[Data entries]
::::
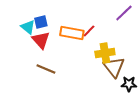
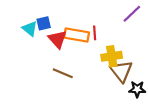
red line: (89, 31) -> (95, 33), turned -48
red triangle: (41, 40) -> (57, 39), moved
brown line: (46, 69) -> (63, 73), moved

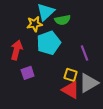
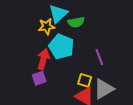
cyan pentagon: (49, 43) -> (61, 47), turned -30
red arrow: (17, 50) -> (43, 59), moved

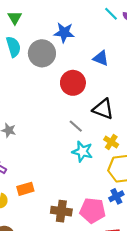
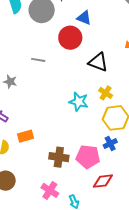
blue triangle: (101, 58) -> (84, 18), moved
gray line: (76, 126) -> (38, 60), moved, turned -32

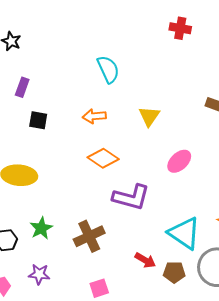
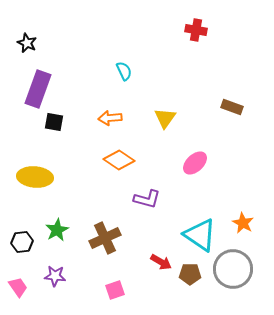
cyan semicircle: (108, 69) -> (124, 71), size x0.7
purple rectangle: (22, 87) -> (38, 89), size x1.8
purple L-shape: (131, 197) -> (147, 199), size x0.7

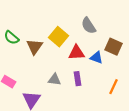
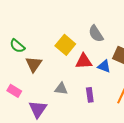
brown triangle: (35, 47) -> (34, 64), moved
purple rectangle: (78, 79) -> (90, 95), moved

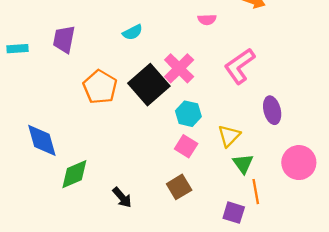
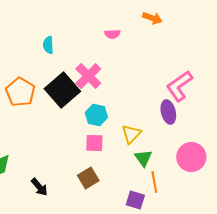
cyan semicircle: (133, 32) -> (48, 45), turned 114
pink L-shape: (240, 66) -> (179, 86), moved
pink square: (186, 146) -> (94, 143), turned -30

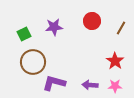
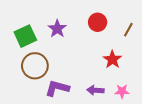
purple star: (54, 27) -> (57, 29), turned -30
green square: (24, 34) -> (25, 36), size x1.5
red star: (115, 61) -> (112, 59), moved

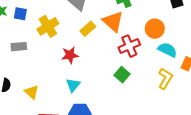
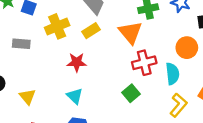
yellow rectangle: (88, 29) -> (91, 31), moved
orange circle: (155, 29) -> (187, 48), moved
cyan semicircle: (167, 50) -> (172, 74), moved, turned 48
cyan triangle: (73, 85) -> (75, 96), turned -35

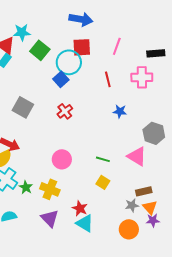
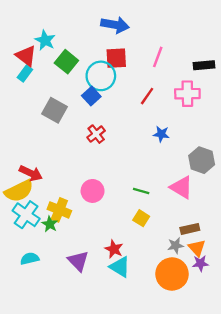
cyan star: (22, 32) -> (45, 40), turned 30
red line: (108, 79) -> (147, 96), turned 49
gray square: (23, 107) -> (55, 110), moved
yellow cross: (50, 189) -> (59, 210), moved
orange circle: (129, 229) -> (172, 274), size x1.4

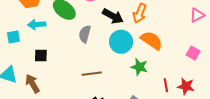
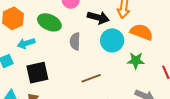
black square: (41, 56) -> (37, 73), size x1.6

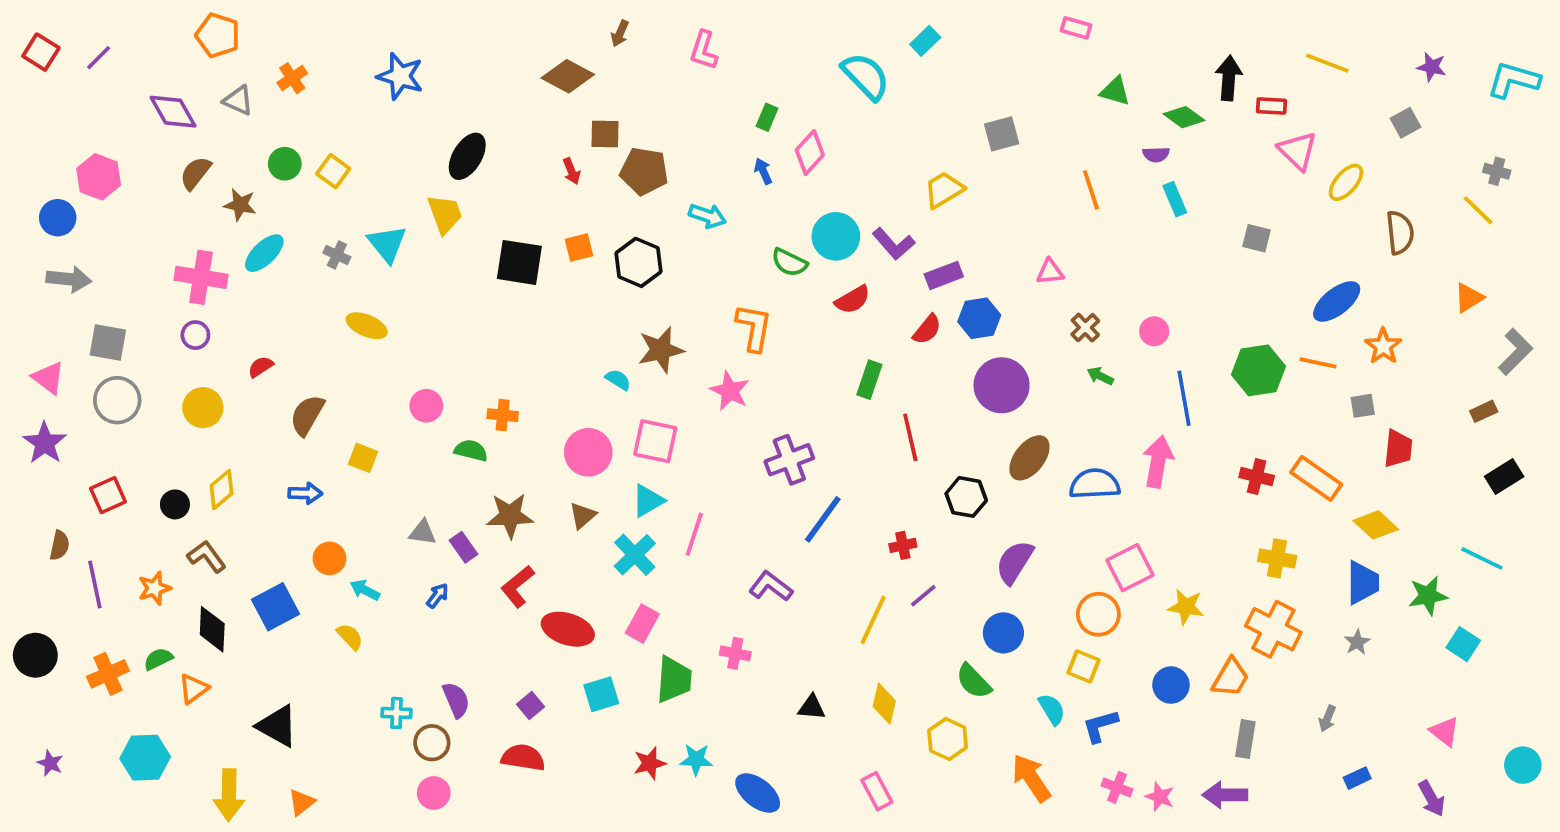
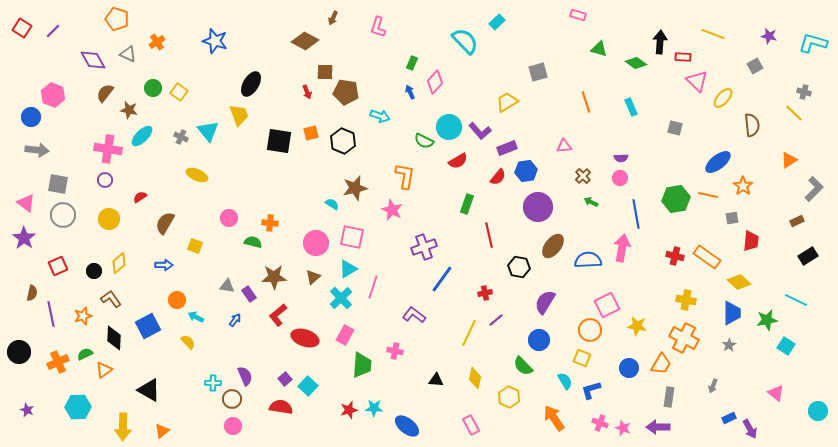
purple semicircle: (1156, 154) -> (621, 158), moved
cyan square: (601, 694) -> (308, 386), moved, turned -30
purple arrow: (1432, 799) -> (750, 429), moved

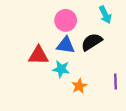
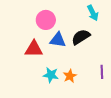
pink circle: (66, 20) -> (46, 20), moved
cyan star: (61, 69) -> (51, 75), moved

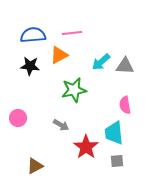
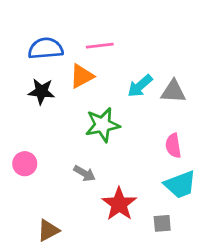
cyan trapezoid: (114, 133) -> (180, 185), moved, turned -105

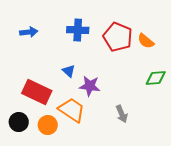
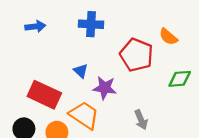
red pentagon: (118, 37) -> (137, 55), moved

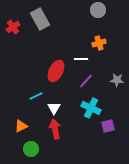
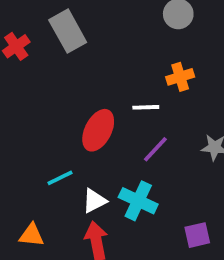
white triangle: (54, 108) -> (94, 201), turned 32
cyan cross: (91, 108) -> (138, 201), moved
orange triangle: (21, 126) -> (31, 235), turned 32

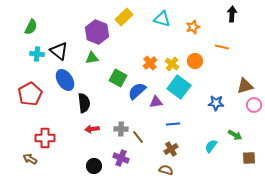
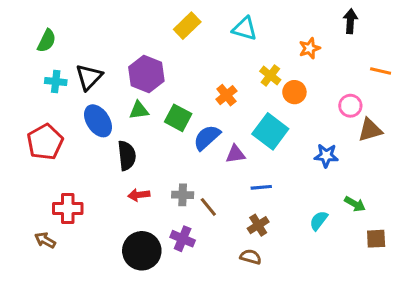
orange star: (193, 27) -> (310, 48), moved
purple hexagon: (97, 32) -> (146, 74), moved
orange line: (222, 47) -> (381, 71), moved
black triangle: (59, 51) -> (89, 77), turned 36
green triangle: (92, 58) -> (139, 110), moved
yellow cross: (172, 64) -> (270, 75), moved
pink circle: (254, 105) -> (350, 106), moved
black circle: (94, 166) -> (142, 251), size x1.6

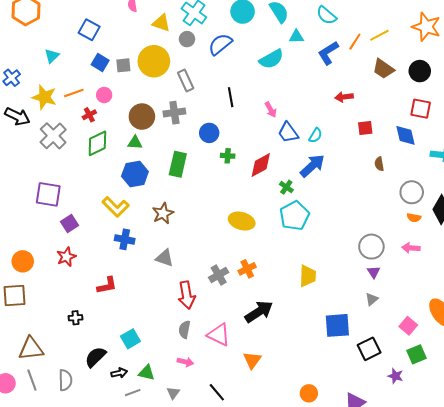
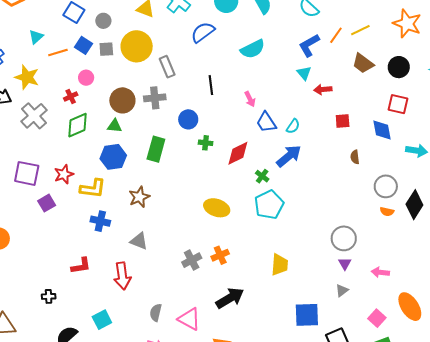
cyan triangle: (296, 37) -> (304, 73), moved, turned 49
gray circle: (187, 39) -> (103, 21), moved
orange line: (74, 93) -> (58, 52), moved
yellow L-shape: (116, 207) -> (93, 188), turned -40
pink arrow: (411, 248) -> (380, 272), moved
red star: (66, 257) -> (64, 174), moved
red arrow: (187, 295) -> (122, 276), moved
::::
- [ACTION ITEM]: Whenever a line in the entries holds the word "brown", copy that line.

- [COMPLETED EXERCISE]:
brown line: (46, 69) -> (63, 73), moved
brown triangle: (35, 47) -> (34, 64), moved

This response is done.